───── Supplied data

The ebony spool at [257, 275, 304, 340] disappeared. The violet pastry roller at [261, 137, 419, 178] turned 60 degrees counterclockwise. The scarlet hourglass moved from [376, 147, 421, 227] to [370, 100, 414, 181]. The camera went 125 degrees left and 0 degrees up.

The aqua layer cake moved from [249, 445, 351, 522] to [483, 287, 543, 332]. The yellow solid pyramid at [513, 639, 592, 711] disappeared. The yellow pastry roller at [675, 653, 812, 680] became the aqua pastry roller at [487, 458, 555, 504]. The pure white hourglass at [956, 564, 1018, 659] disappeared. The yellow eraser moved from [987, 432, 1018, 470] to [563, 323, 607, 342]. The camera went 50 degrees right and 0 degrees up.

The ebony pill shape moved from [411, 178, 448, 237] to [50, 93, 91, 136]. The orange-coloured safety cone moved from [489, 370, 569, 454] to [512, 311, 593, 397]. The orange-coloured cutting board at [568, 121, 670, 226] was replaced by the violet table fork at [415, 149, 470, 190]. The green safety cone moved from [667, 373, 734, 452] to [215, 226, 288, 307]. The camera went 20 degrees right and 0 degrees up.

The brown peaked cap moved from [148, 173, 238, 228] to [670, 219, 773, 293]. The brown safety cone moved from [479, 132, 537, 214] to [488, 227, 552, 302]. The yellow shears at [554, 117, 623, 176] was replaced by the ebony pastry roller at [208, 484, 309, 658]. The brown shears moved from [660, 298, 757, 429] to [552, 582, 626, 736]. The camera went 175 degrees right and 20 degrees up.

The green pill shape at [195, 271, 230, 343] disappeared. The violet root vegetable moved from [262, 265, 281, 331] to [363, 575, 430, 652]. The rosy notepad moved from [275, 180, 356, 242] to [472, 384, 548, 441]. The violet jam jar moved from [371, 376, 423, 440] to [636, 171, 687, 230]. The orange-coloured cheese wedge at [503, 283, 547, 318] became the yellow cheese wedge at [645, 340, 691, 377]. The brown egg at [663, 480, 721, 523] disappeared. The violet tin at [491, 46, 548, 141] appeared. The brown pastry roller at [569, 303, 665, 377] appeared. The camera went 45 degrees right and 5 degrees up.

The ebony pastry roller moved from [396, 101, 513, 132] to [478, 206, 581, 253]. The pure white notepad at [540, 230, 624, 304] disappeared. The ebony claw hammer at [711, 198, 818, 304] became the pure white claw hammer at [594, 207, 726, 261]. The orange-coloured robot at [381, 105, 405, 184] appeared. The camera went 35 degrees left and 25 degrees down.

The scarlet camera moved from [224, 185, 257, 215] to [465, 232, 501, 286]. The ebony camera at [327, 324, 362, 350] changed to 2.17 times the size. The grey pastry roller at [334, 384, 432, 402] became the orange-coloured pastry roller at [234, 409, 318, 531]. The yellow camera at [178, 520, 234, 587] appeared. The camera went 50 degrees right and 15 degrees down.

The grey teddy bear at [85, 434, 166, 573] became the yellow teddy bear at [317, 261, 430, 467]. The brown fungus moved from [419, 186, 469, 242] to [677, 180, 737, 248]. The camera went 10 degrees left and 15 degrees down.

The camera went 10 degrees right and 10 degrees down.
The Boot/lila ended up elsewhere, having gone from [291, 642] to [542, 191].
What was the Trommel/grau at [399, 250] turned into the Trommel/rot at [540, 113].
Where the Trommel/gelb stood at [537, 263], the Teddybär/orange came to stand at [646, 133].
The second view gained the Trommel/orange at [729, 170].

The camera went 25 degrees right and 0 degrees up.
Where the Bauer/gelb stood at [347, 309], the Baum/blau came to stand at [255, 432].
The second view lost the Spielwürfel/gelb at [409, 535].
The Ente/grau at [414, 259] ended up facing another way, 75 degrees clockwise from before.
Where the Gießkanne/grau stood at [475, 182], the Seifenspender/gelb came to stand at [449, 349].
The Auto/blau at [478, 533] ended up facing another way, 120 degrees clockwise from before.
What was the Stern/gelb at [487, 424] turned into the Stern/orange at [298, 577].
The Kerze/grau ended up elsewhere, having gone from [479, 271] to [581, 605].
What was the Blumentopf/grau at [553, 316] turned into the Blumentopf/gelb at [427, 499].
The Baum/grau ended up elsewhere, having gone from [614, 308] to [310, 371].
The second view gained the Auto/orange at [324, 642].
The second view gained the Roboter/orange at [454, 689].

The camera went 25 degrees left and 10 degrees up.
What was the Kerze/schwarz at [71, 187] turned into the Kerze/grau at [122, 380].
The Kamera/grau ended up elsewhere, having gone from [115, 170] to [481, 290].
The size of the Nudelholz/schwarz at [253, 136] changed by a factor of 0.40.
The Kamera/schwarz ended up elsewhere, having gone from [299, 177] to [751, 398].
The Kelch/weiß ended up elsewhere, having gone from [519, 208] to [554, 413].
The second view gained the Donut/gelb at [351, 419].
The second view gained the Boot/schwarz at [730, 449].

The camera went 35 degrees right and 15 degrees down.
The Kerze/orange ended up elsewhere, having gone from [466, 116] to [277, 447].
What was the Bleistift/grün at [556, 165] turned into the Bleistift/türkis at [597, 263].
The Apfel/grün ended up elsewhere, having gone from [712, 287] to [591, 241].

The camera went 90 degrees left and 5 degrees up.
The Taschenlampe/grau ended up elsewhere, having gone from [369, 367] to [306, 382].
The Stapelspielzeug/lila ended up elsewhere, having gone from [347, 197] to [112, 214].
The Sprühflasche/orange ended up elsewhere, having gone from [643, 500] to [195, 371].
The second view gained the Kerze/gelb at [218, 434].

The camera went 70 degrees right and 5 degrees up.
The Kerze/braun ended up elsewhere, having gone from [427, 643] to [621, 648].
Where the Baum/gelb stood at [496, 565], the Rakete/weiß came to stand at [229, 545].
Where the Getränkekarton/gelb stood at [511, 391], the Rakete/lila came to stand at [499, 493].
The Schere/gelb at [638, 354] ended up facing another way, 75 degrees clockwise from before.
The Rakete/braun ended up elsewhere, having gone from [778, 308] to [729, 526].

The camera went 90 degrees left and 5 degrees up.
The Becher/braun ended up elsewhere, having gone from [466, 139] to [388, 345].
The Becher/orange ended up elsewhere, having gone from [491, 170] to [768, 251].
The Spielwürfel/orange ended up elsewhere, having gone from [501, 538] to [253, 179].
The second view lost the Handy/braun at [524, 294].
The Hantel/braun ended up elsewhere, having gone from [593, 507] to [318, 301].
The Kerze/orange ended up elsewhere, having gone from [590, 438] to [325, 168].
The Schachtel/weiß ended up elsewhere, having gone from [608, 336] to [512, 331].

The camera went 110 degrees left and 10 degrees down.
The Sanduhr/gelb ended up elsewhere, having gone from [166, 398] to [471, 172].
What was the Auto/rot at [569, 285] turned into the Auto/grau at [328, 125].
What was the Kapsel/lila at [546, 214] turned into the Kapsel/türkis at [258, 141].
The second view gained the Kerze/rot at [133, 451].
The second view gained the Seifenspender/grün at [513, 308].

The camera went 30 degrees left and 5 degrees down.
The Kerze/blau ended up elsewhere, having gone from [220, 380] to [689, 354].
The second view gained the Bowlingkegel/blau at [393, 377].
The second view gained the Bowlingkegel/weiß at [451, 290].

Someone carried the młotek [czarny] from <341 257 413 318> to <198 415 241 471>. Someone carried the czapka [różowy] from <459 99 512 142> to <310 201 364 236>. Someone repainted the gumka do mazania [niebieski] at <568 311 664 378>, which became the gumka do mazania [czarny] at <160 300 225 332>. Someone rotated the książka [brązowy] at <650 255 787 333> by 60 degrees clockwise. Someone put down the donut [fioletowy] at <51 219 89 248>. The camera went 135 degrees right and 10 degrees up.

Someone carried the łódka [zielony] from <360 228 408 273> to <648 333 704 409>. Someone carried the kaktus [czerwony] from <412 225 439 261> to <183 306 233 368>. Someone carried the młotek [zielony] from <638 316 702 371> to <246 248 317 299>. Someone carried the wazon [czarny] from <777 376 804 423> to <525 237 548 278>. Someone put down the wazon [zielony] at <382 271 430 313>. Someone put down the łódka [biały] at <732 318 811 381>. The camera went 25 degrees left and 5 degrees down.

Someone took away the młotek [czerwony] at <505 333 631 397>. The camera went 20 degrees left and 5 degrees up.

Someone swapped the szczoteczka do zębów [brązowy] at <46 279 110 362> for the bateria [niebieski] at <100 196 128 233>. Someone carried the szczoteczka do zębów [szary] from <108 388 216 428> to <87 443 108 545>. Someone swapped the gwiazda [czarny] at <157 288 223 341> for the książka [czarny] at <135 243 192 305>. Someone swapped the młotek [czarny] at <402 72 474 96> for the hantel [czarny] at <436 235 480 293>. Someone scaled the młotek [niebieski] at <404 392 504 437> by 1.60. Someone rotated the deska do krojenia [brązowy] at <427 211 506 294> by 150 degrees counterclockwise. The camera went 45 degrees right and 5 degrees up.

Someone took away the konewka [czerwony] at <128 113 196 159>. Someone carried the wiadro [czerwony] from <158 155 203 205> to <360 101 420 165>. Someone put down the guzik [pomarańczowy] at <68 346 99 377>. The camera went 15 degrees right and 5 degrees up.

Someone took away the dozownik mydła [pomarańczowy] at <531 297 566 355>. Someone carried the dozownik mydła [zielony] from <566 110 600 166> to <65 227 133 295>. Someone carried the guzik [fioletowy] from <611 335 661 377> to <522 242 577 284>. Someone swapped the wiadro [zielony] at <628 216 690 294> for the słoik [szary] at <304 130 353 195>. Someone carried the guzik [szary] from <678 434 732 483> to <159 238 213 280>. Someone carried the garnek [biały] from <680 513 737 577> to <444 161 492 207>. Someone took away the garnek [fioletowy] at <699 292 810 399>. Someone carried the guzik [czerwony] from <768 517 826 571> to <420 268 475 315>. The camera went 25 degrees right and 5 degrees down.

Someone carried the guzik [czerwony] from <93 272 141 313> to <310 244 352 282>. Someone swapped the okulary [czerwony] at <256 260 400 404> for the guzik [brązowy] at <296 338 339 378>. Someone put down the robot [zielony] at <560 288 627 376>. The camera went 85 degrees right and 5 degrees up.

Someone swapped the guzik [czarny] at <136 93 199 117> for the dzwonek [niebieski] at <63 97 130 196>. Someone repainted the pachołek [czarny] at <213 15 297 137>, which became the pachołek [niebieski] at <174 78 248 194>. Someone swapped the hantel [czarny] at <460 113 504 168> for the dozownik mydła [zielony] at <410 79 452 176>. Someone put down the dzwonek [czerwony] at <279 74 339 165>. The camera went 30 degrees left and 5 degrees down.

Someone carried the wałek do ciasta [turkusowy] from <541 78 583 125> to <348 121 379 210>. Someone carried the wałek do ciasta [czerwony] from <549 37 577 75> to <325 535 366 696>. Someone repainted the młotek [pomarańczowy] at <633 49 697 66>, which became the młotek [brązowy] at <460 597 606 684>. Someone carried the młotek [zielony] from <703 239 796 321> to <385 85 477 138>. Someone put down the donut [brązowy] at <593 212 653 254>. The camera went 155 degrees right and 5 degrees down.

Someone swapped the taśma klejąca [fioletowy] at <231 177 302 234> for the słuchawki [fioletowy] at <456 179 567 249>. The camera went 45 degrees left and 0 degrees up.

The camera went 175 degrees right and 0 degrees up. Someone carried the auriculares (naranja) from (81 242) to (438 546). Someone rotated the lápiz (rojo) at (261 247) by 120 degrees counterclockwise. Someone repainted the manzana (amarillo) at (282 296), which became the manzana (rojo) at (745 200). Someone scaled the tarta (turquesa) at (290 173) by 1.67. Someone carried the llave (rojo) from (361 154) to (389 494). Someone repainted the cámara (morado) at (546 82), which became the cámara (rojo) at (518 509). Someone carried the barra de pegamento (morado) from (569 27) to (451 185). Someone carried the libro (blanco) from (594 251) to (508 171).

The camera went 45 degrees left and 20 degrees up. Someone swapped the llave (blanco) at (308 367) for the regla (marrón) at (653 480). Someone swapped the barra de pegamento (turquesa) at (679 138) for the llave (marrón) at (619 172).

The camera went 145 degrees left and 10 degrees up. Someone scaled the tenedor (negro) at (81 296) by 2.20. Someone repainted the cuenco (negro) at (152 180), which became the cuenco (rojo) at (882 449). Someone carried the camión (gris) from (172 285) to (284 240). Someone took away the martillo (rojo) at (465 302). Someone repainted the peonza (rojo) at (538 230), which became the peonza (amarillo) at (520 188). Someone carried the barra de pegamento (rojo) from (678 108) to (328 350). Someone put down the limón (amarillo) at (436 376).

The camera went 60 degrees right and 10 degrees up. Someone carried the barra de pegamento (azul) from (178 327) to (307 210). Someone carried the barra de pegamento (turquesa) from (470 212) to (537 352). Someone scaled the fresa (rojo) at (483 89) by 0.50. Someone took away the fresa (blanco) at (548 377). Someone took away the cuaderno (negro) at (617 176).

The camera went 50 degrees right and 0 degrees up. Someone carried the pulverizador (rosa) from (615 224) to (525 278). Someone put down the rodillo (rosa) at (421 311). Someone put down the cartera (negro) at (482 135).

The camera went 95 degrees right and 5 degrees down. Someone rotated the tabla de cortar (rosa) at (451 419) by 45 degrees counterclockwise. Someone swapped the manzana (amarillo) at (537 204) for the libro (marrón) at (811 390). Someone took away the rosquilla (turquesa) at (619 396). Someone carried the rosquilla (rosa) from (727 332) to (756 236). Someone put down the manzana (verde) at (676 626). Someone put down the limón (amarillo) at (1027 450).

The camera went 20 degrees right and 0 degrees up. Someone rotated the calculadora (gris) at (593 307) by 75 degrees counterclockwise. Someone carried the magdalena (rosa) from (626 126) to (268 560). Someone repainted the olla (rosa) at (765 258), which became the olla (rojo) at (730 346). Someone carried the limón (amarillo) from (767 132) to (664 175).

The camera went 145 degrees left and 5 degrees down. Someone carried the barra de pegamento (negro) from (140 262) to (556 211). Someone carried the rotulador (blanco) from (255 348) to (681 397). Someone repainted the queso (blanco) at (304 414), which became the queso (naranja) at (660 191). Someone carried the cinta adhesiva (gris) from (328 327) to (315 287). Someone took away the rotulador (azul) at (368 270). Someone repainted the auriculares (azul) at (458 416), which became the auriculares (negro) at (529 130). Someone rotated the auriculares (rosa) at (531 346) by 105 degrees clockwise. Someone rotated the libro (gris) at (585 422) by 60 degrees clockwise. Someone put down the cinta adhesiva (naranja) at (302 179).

──────────

Brief - Return word for word the lines above from the line with "The Boot/lila ended" to the line with "Where the Trommel/gelb", including both and leaving out all others.

Your response -
The Boot/lila ended up elsewhere, having gone from [291, 642] to [542, 191].
What was the Trommel/grau at [399, 250] turned into the Trommel/rot at [540, 113].
Where the Trommel/gelb stood at [537, 263], the Teddybär/orange came to stand at [646, 133].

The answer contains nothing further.